**THE PROBLEM**
Go through the following data and transcribe exactly the stretch of lines from the one holding "blue plate: 1 -> 3" to the one holding "green tree: 3 -> 2", both included.

**Before-and-after object lists**
──────
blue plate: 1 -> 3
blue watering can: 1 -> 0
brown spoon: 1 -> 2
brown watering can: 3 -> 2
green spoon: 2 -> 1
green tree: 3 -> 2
──────
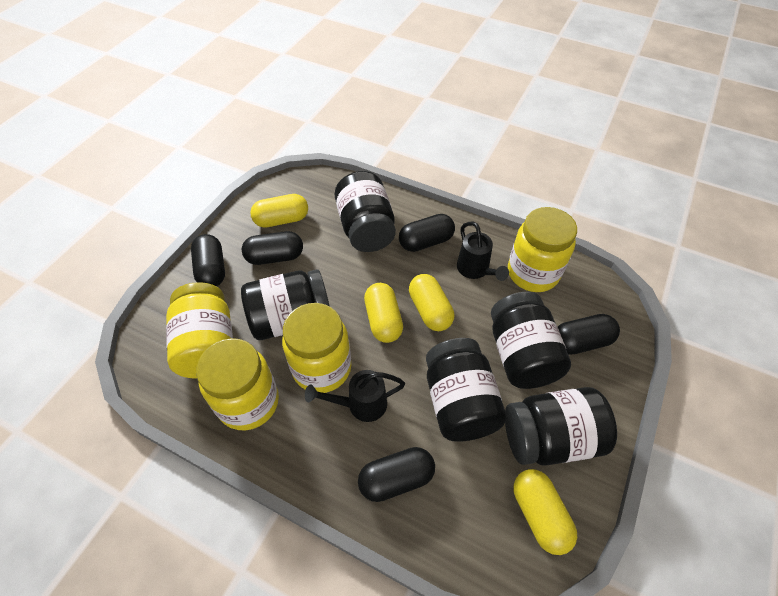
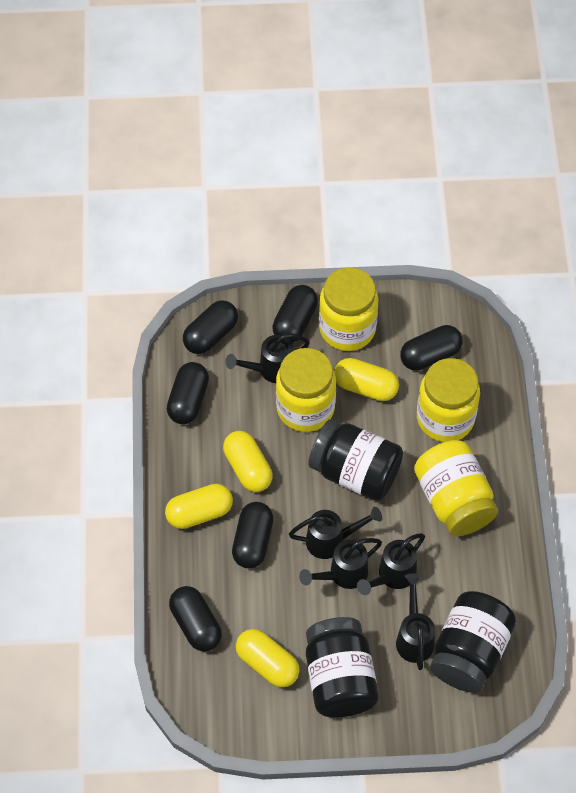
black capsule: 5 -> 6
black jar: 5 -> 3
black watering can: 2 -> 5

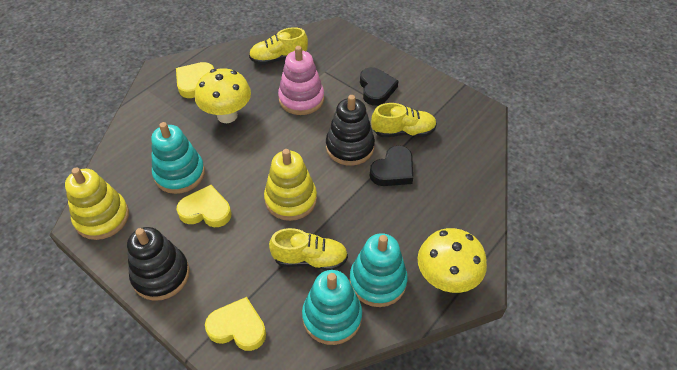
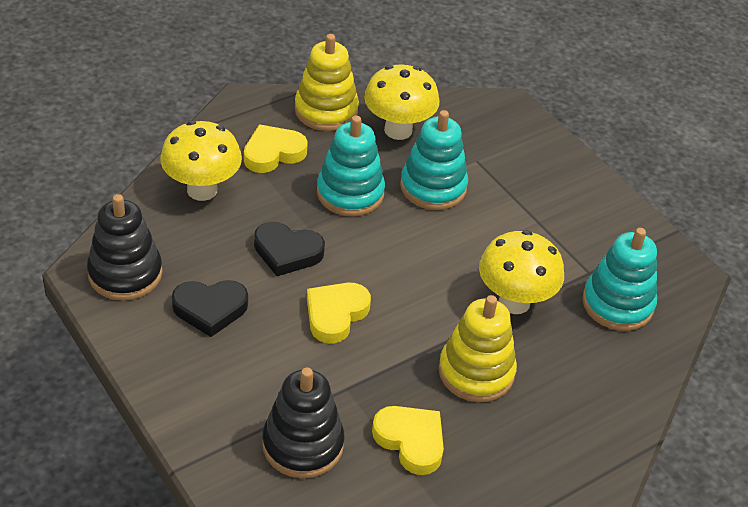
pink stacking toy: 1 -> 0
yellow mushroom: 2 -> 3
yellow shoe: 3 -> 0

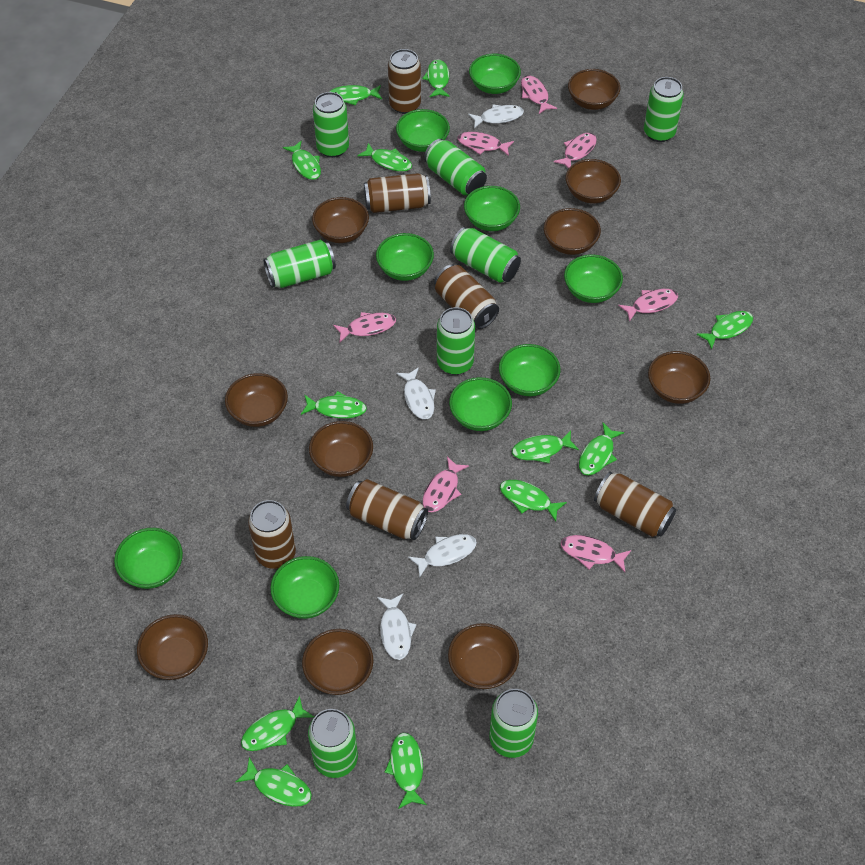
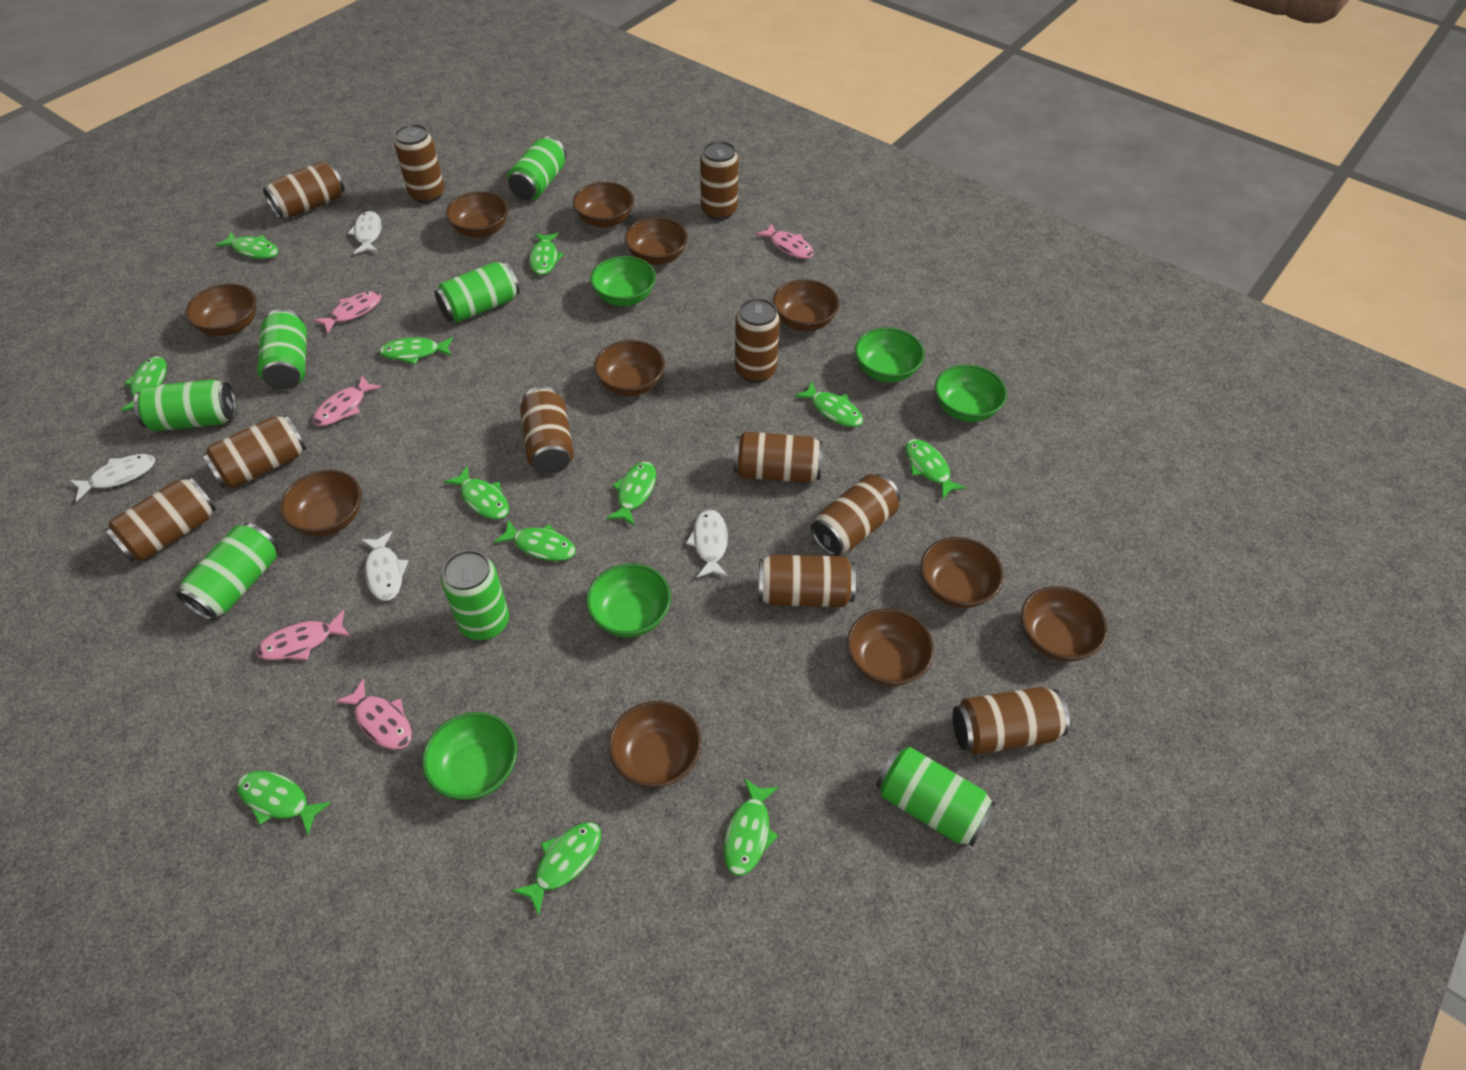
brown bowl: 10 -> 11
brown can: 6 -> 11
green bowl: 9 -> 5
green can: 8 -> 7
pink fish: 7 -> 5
──────
**RESPONSE**
blue plate: 1 -> 3
blue watering can: 1 -> 0
brown spoon: 1 -> 2
brown watering can: 3 -> 2
green spoon: 2 -> 1
green tree: 3 -> 2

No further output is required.